-- Opening Marker --

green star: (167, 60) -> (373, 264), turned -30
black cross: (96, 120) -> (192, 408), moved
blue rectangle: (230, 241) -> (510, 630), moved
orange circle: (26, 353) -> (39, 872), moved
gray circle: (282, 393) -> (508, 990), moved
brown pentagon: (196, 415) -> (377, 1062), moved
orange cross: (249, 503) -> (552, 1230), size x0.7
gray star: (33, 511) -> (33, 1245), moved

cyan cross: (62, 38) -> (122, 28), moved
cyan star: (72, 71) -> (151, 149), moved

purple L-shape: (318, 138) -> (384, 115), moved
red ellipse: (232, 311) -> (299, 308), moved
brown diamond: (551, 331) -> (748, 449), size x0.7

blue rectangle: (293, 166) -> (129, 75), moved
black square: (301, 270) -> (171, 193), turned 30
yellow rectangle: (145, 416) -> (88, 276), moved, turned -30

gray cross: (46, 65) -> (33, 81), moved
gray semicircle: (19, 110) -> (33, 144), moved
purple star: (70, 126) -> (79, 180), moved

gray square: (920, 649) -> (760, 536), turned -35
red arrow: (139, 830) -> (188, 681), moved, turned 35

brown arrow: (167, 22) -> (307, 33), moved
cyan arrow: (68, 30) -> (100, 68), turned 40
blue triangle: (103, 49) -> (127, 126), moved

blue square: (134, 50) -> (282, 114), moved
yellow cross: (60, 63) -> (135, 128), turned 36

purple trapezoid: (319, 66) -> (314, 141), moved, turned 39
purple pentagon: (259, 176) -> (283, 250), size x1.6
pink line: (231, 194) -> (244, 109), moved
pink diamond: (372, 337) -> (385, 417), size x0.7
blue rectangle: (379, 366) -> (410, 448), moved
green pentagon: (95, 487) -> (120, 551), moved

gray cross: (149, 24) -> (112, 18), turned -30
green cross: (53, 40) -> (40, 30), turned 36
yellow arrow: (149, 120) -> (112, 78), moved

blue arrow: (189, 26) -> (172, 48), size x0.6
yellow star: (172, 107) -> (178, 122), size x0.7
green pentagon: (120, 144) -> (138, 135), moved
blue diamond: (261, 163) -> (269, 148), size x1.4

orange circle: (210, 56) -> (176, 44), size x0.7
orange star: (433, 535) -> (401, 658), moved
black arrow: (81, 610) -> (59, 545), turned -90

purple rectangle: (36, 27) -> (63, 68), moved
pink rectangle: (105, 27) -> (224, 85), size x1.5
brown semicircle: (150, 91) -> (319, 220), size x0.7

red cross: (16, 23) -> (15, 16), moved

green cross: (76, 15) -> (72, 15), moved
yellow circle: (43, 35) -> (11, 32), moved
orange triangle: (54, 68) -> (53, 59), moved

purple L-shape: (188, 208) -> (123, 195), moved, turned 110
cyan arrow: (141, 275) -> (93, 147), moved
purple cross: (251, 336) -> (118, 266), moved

-- Closing Marker --

Where does the string "yellow" appear in the records above? Return every line that holds it.

yellow rectangle: (145, 416) -> (88, 276), moved, turned -30
yellow cross: (60, 63) -> (135, 128), turned 36
yellow arrow: (149, 120) -> (112, 78), moved
yellow star: (172, 107) -> (178, 122), size x0.7
yellow circle: (43, 35) -> (11, 32), moved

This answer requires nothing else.